__Work instructions__: Copy out the data in full, keeping each line exactly as it reads.

__Supplied information__:
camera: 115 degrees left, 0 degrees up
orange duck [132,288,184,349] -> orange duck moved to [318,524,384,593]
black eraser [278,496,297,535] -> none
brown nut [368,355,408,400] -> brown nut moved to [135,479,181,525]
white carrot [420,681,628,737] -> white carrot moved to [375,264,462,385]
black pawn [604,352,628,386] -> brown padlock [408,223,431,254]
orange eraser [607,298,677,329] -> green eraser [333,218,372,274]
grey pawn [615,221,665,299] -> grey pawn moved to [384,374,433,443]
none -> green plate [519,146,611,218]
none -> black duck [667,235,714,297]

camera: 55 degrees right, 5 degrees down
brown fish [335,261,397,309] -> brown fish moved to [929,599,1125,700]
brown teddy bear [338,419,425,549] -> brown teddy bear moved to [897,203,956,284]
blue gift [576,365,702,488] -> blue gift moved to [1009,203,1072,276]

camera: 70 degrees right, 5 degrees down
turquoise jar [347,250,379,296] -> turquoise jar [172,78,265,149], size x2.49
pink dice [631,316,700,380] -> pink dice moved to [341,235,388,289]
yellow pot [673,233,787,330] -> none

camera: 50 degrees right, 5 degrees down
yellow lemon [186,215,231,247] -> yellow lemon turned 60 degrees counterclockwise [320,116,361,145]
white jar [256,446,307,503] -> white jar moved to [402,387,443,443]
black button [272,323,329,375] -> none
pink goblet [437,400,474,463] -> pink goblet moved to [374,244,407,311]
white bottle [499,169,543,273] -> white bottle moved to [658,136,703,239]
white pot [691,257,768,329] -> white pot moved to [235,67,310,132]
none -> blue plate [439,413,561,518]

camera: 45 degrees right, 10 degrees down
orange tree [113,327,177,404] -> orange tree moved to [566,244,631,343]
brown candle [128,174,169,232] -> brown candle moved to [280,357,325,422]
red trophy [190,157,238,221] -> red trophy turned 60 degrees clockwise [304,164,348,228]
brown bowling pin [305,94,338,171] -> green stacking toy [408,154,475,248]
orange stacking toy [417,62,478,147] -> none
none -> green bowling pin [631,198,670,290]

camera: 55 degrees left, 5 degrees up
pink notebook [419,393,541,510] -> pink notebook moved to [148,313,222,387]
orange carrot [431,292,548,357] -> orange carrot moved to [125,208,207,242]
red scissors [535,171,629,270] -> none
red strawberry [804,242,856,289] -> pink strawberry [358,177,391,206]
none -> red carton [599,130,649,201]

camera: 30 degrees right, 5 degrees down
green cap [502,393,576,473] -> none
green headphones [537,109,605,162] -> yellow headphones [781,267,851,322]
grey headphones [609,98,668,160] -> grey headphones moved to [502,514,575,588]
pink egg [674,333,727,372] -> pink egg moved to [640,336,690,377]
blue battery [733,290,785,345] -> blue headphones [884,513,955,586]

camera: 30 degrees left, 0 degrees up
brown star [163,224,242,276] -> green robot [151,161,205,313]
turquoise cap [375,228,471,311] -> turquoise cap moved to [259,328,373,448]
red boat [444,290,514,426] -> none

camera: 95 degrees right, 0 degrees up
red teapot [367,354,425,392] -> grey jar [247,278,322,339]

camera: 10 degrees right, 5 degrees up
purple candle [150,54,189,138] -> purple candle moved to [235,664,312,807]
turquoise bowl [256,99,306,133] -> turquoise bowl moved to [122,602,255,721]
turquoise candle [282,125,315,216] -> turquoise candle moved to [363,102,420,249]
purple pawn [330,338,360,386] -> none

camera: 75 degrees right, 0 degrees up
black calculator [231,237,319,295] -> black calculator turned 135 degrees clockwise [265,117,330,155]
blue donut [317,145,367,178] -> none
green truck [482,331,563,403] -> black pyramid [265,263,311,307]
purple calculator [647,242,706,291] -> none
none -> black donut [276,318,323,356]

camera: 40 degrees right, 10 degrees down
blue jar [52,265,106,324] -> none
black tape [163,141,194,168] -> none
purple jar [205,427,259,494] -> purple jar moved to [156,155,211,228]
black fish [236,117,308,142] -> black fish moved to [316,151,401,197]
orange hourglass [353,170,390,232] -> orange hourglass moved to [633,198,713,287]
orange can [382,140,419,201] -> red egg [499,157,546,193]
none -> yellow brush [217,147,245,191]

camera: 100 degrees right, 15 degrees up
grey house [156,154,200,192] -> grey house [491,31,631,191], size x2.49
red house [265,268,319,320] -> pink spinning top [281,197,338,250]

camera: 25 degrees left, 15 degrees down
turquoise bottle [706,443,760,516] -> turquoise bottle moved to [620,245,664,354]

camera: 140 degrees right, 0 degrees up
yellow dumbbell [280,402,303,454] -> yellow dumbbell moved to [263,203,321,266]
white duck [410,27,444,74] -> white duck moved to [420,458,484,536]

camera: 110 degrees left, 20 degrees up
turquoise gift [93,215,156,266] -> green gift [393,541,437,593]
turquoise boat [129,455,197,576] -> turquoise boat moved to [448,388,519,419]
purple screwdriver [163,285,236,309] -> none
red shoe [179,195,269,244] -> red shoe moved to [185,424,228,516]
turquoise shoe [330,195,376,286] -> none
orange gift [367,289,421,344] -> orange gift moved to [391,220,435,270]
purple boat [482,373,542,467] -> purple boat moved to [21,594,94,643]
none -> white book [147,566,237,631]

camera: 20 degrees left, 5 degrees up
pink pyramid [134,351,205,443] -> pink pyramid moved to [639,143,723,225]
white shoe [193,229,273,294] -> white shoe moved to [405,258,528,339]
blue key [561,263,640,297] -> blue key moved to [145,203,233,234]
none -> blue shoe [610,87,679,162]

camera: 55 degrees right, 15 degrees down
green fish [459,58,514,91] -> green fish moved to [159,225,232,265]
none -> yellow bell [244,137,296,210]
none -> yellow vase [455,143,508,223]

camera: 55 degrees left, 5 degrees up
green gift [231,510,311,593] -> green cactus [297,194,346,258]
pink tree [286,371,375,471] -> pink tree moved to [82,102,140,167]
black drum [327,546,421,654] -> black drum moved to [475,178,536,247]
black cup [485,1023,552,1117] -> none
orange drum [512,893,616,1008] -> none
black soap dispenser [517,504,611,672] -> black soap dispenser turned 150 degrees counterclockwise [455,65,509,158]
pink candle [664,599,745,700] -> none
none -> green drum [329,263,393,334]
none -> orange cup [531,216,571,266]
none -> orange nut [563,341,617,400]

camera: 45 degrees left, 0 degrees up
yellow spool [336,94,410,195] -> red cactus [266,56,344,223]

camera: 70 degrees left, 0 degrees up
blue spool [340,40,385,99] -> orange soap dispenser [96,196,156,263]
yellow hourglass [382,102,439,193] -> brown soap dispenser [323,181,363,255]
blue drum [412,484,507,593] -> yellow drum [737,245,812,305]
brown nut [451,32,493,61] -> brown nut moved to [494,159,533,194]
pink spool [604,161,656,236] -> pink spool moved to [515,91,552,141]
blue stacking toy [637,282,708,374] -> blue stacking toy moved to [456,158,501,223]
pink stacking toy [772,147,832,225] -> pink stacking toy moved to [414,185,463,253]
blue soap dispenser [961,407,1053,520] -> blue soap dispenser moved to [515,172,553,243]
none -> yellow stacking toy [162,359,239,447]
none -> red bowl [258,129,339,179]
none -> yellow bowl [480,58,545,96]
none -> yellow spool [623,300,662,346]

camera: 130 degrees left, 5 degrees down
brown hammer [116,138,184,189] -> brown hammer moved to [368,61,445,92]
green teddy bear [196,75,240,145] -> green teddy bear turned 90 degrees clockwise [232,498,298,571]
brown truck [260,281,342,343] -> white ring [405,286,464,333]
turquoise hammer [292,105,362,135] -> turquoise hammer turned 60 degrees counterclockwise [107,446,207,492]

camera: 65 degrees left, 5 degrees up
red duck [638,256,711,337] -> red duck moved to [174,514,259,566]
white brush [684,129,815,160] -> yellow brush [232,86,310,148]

__Response to this exercise__:
camera: 115 degrees left, 0 degrees up
orange duck [132,288,184,349] -> orange duck moved to [318,524,384,593]
black eraser [278,496,297,535] -> none
brown nut [368,355,408,400] -> brown nut moved to [135,479,181,525]
white carrot [420,681,628,737] -> white carrot moved to [375,264,462,385]
black pawn [604,352,628,386] -> brown padlock [408,223,431,254]
orange eraser [607,298,677,329] -> green eraser [333,218,372,274]
grey pawn [615,221,665,299] -> grey pawn moved to [384,374,433,443]
none -> green plate [519,146,611,218]
none -> black duck [667,235,714,297]

camera: 55 degrees right, 5 degrees down
brown fish [335,261,397,309] -> brown fish moved to [929,599,1125,700]
brown teddy bear [338,419,425,549] -> brown teddy bear moved to [897,203,956,284]
blue gift [576,365,702,488] -> blue gift moved to [1009,203,1072,276]

camera: 70 degrees right, 5 degrees down
turquoise jar [347,250,379,296] -> turquoise jar [172,78,265,149], size x2.49
pink dice [631,316,700,380] -> pink dice moved to [341,235,388,289]
yellow pot [673,233,787,330] -> none

camera: 50 degrees right, 5 degrees down
yellow lemon [186,215,231,247] -> yellow lemon turned 60 degrees counterclockwise [320,116,361,145]
white jar [256,446,307,503] -> white jar moved to [402,387,443,443]
black button [272,323,329,375] -> none
pink goblet [437,400,474,463] -> pink goblet moved to [374,244,407,311]
white bottle [499,169,543,273] -> white bottle moved to [658,136,703,239]
white pot [691,257,768,329] -> white pot moved to [235,67,310,132]
none -> blue plate [439,413,561,518]

camera: 45 degrees right, 10 degrees down
orange tree [113,327,177,404] -> orange tree moved to [566,244,631,343]
brown candle [128,174,169,232] -> brown candle moved to [280,357,325,422]
red trophy [190,157,238,221] -> red trophy turned 60 degrees clockwise [304,164,348,228]
brown bowling pin [305,94,338,171] -> green stacking toy [408,154,475,248]
orange stacking toy [417,62,478,147] -> none
none -> green bowling pin [631,198,670,290]

camera: 55 degrees left, 5 degrees up
pink notebook [419,393,541,510] -> pink notebook moved to [148,313,222,387]
orange carrot [431,292,548,357] -> orange carrot moved to [125,208,207,242]
red scissors [535,171,629,270] -> none
red strawberry [804,242,856,289] -> pink strawberry [358,177,391,206]
none -> red carton [599,130,649,201]

camera: 30 degrees right, 5 degrees down
green cap [502,393,576,473] -> none
green headphones [537,109,605,162] -> yellow headphones [781,267,851,322]
grey headphones [609,98,668,160] -> grey headphones moved to [502,514,575,588]
pink egg [674,333,727,372] -> pink egg moved to [640,336,690,377]
blue battery [733,290,785,345] -> blue headphones [884,513,955,586]

camera: 30 degrees left, 0 degrees up
brown star [163,224,242,276] -> green robot [151,161,205,313]
turquoise cap [375,228,471,311] -> turquoise cap moved to [259,328,373,448]
red boat [444,290,514,426] -> none

camera: 95 degrees right, 0 degrees up
red teapot [367,354,425,392] -> grey jar [247,278,322,339]

camera: 10 degrees right, 5 degrees up
purple candle [150,54,189,138] -> purple candle moved to [235,664,312,807]
turquoise bowl [256,99,306,133] -> turquoise bowl moved to [122,602,255,721]
turquoise candle [282,125,315,216] -> turquoise candle moved to [363,102,420,249]
purple pawn [330,338,360,386] -> none

camera: 75 degrees right, 0 degrees up
black calculator [231,237,319,295] -> black calculator turned 135 degrees clockwise [265,117,330,155]
blue donut [317,145,367,178] -> none
green truck [482,331,563,403] -> black pyramid [265,263,311,307]
purple calculator [647,242,706,291] -> none
none -> black donut [276,318,323,356]

camera: 40 degrees right, 10 degrees down
blue jar [52,265,106,324] -> none
black tape [163,141,194,168] -> none
purple jar [205,427,259,494] -> purple jar moved to [156,155,211,228]
black fish [236,117,308,142] -> black fish moved to [316,151,401,197]
orange hourglass [353,170,390,232] -> orange hourglass moved to [633,198,713,287]
orange can [382,140,419,201] -> red egg [499,157,546,193]
none -> yellow brush [217,147,245,191]

camera: 100 degrees right, 15 degrees up
grey house [156,154,200,192] -> grey house [491,31,631,191], size x2.49
red house [265,268,319,320] -> pink spinning top [281,197,338,250]

camera: 25 degrees left, 15 degrees down
turquoise bottle [706,443,760,516] -> turquoise bottle moved to [620,245,664,354]

camera: 140 degrees right, 0 degrees up
yellow dumbbell [280,402,303,454] -> yellow dumbbell moved to [263,203,321,266]
white duck [410,27,444,74] -> white duck moved to [420,458,484,536]

camera: 110 degrees left, 20 degrees up
turquoise gift [93,215,156,266] -> green gift [393,541,437,593]
turquoise boat [129,455,197,576] -> turquoise boat moved to [448,388,519,419]
purple screwdriver [163,285,236,309] -> none
red shoe [179,195,269,244] -> red shoe moved to [185,424,228,516]
turquoise shoe [330,195,376,286] -> none
orange gift [367,289,421,344] -> orange gift moved to [391,220,435,270]
purple boat [482,373,542,467] -> purple boat moved to [21,594,94,643]
none -> white book [147,566,237,631]

camera: 20 degrees left, 5 degrees up
pink pyramid [134,351,205,443] -> pink pyramid moved to [639,143,723,225]
white shoe [193,229,273,294] -> white shoe moved to [405,258,528,339]
blue key [561,263,640,297] -> blue key moved to [145,203,233,234]
none -> blue shoe [610,87,679,162]

camera: 55 degrees right, 15 degrees down
green fish [459,58,514,91] -> green fish moved to [159,225,232,265]
none -> yellow bell [244,137,296,210]
none -> yellow vase [455,143,508,223]

camera: 55 degrees left, 5 degrees up
green gift [231,510,311,593] -> green cactus [297,194,346,258]
pink tree [286,371,375,471] -> pink tree moved to [82,102,140,167]
black drum [327,546,421,654] -> black drum moved to [475,178,536,247]
black cup [485,1023,552,1117] -> none
orange drum [512,893,616,1008] -> none
black soap dispenser [517,504,611,672] -> black soap dispenser turned 150 degrees counterclockwise [455,65,509,158]
pink candle [664,599,745,700] -> none
none -> green drum [329,263,393,334]
none -> orange cup [531,216,571,266]
none -> orange nut [563,341,617,400]

camera: 45 degrees left, 0 degrees up
yellow spool [336,94,410,195] -> red cactus [266,56,344,223]

camera: 70 degrees left, 0 degrees up
blue spool [340,40,385,99] -> orange soap dispenser [96,196,156,263]
yellow hourglass [382,102,439,193] -> brown soap dispenser [323,181,363,255]
blue drum [412,484,507,593] -> yellow drum [737,245,812,305]
brown nut [451,32,493,61] -> brown nut moved to [494,159,533,194]
pink spool [604,161,656,236] -> pink spool moved to [515,91,552,141]
blue stacking toy [637,282,708,374] -> blue stacking toy moved to [456,158,501,223]
pink stacking toy [772,147,832,225] -> pink stacking toy moved to [414,185,463,253]
blue soap dispenser [961,407,1053,520] -> blue soap dispenser moved to [515,172,553,243]
none -> yellow stacking toy [162,359,239,447]
none -> red bowl [258,129,339,179]
none -> yellow bowl [480,58,545,96]
none -> yellow spool [623,300,662,346]

camera: 130 degrees left, 5 degrees down
brown hammer [116,138,184,189] -> brown hammer moved to [368,61,445,92]
green teddy bear [196,75,240,145] -> green teddy bear turned 90 degrees clockwise [232,498,298,571]
brown truck [260,281,342,343] -> white ring [405,286,464,333]
turquoise hammer [292,105,362,135] -> turquoise hammer turned 60 degrees counterclockwise [107,446,207,492]

camera: 65 degrees left, 5 degrees up
red duck [638,256,711,337] -> red duck moved to [174,514,259,566]
white brush [684,129,815,160] -> yellow brush [232,86,310,148]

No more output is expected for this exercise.